Exercise instructions - An exact copy of every entry is needed, without the pictures.

Revision comparison data
==============================
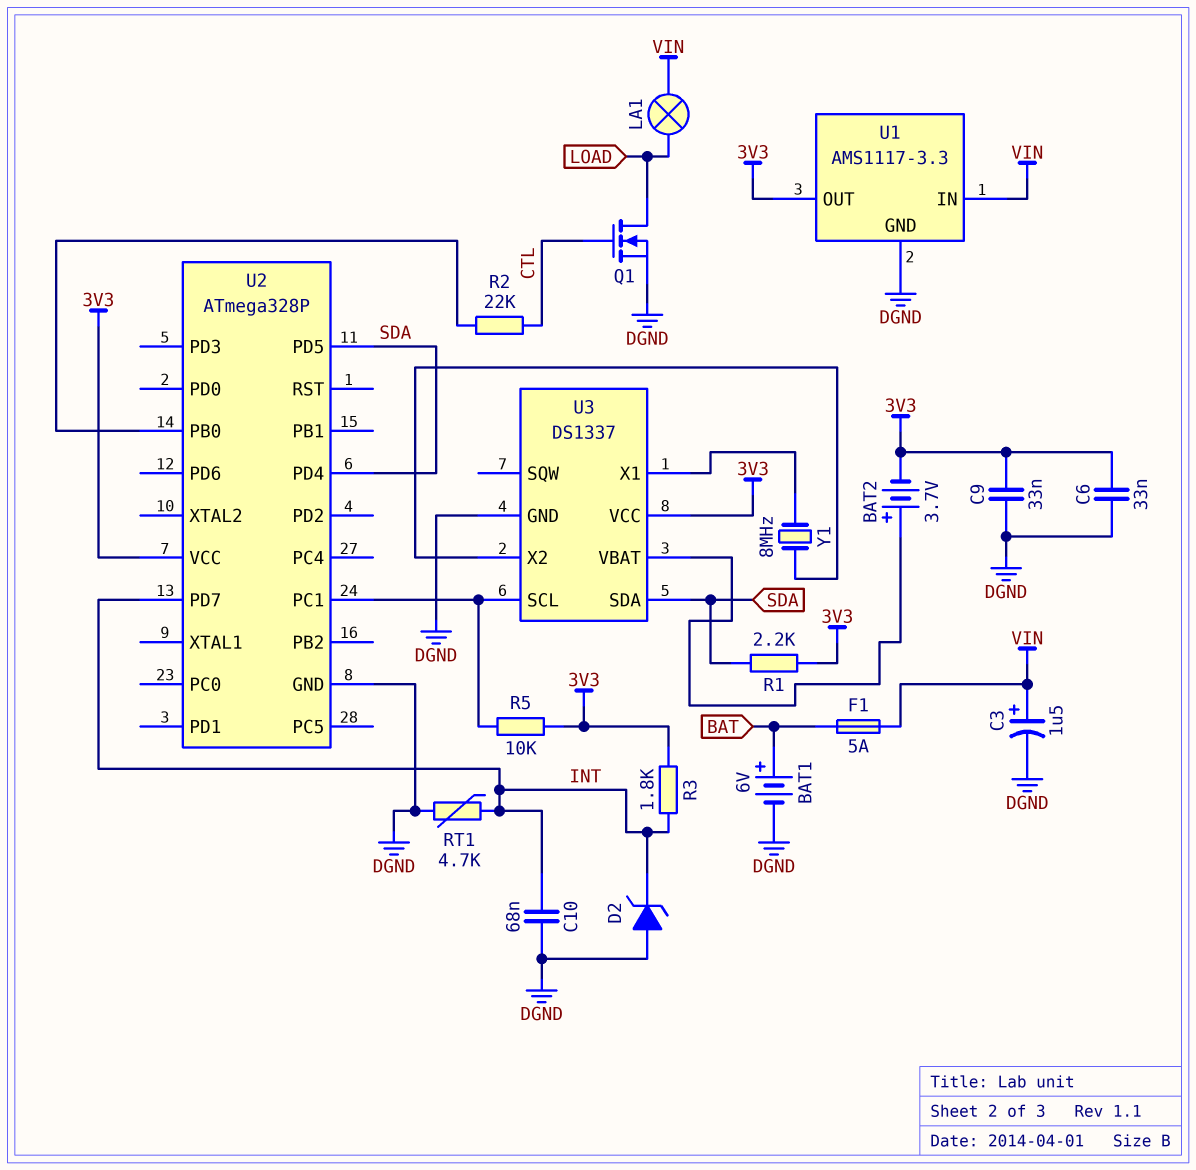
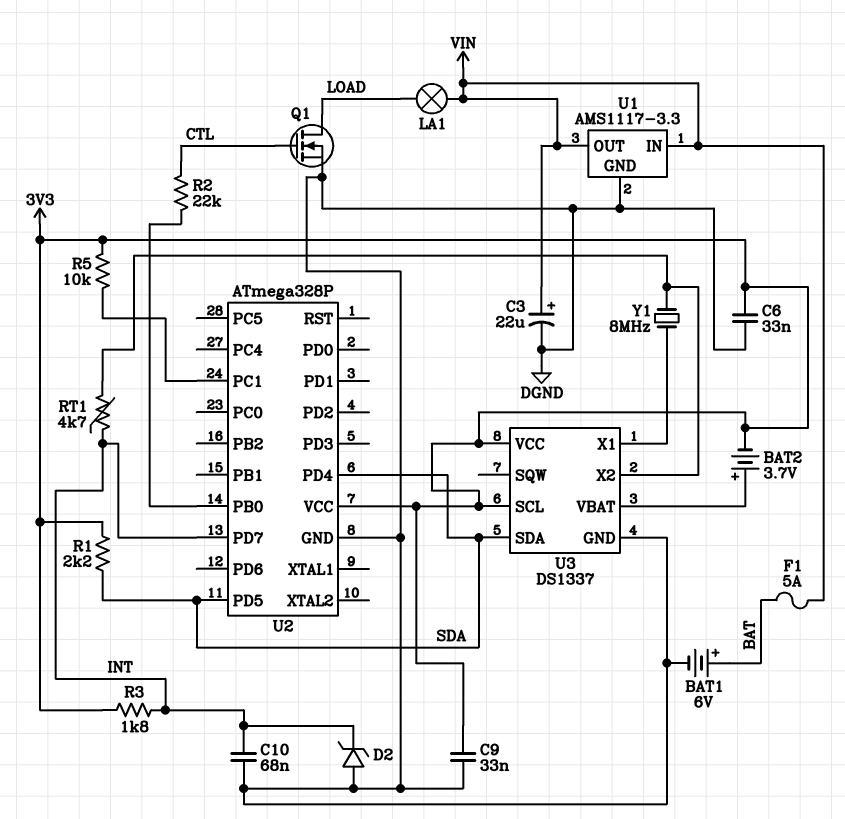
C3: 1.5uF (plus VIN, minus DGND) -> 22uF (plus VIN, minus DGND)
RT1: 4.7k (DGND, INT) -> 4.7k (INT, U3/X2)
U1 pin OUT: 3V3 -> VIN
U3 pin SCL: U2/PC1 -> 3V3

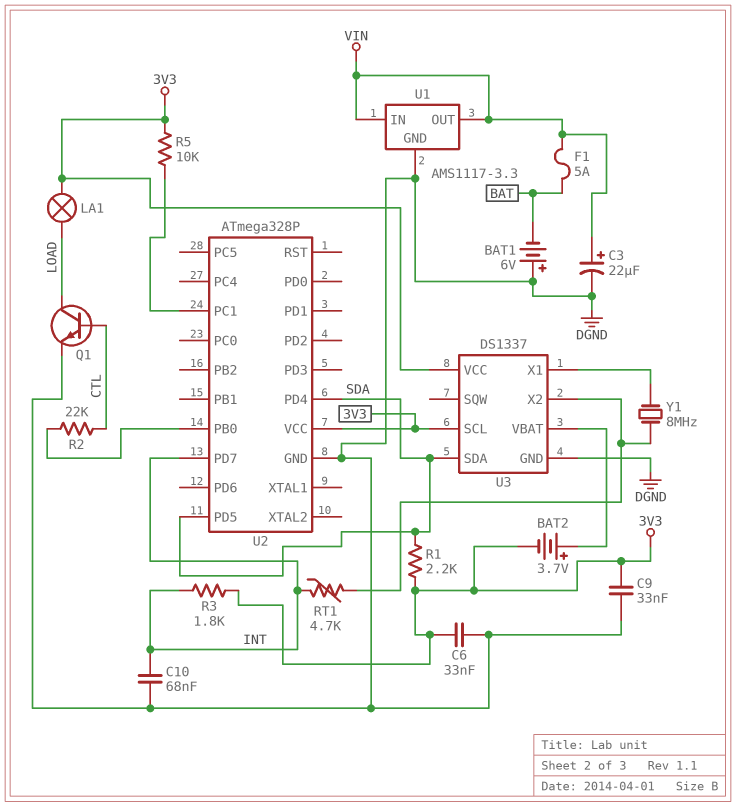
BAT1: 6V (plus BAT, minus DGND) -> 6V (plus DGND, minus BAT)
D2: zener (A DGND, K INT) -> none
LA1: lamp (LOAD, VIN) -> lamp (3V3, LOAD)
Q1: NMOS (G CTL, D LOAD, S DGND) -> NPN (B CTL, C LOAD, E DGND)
==============================
Result of this task -
C3: 1.5uF (plus VIN, minus DGND) -> 22uF (plus VIN, minus DGND)
RT1: 4.7k (DGND, INT) -> 4.7k (INT, U3/X2)
U1 pin OUT: 3V3 -> VIN
U3 pin SCL: U2/PC1 -> 3V3

BAT1: 6V (plus BAT, minus DGND) -> 6V (plus DGND, minus BAT)
D2: zener (A DGND, K INT) -> none
LA1: lamp (LOAD, VIN) -> lamp (3V3, LOAD)
Q1: NMOS (G CTL, D LOAD, S DGND) -> NPN (B CTL, C LOAD, E DGND)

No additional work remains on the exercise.